Material for this task:
..........
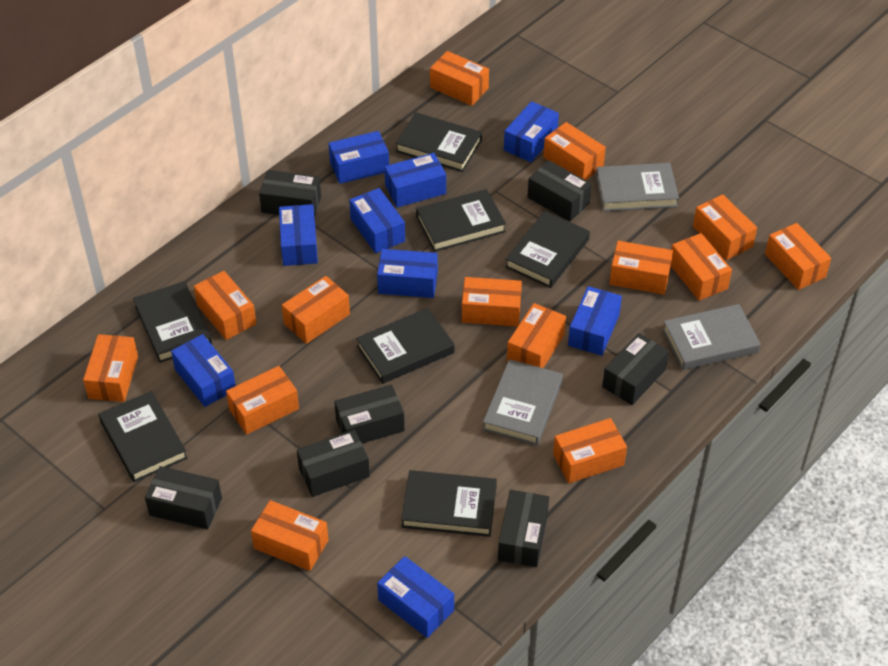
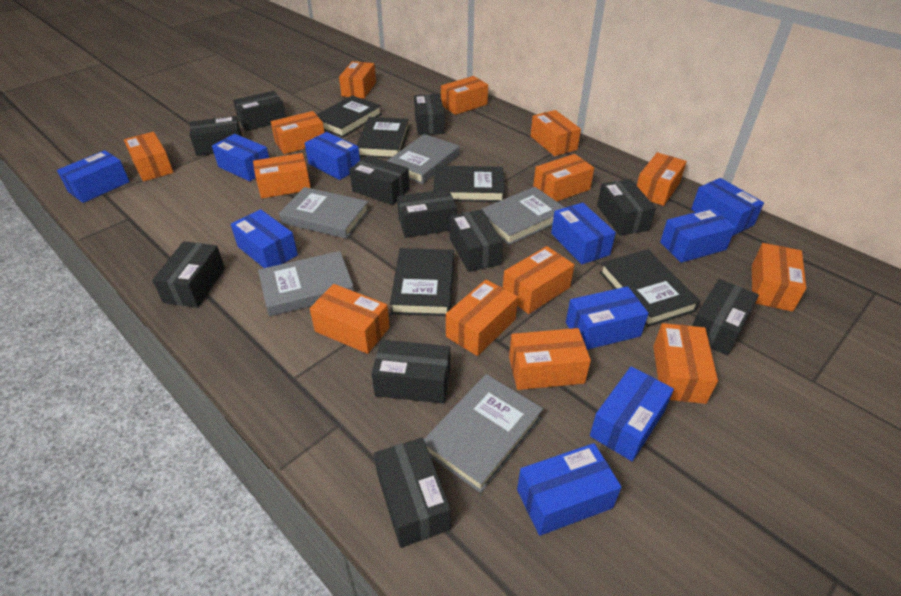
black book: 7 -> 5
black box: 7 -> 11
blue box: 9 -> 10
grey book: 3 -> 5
..........
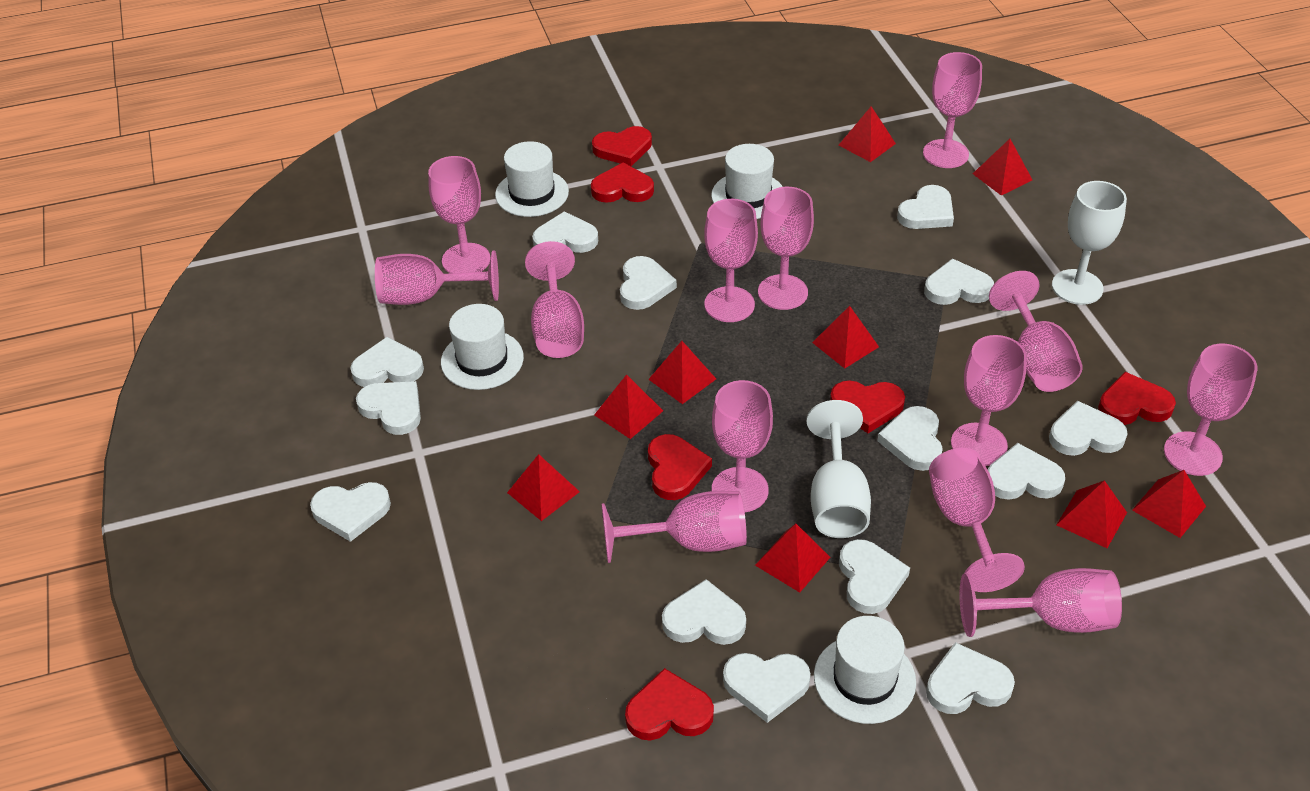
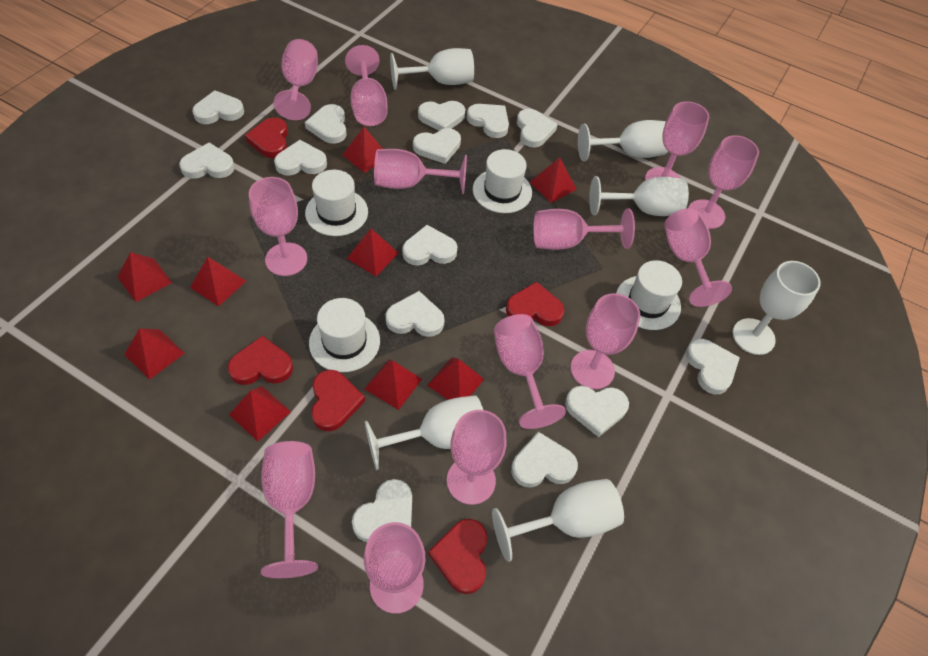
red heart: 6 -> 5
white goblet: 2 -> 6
..........
Taking the records above, retype every line from the one with "black book: 7 -> 5" down to the one with "grey book: 3 -> 5", exactly and with nothing else.

Task solution:
black book: 7 -> 5
black box: 7 -> 11
blue box: 9 -> 10
grey book: 3 -> 5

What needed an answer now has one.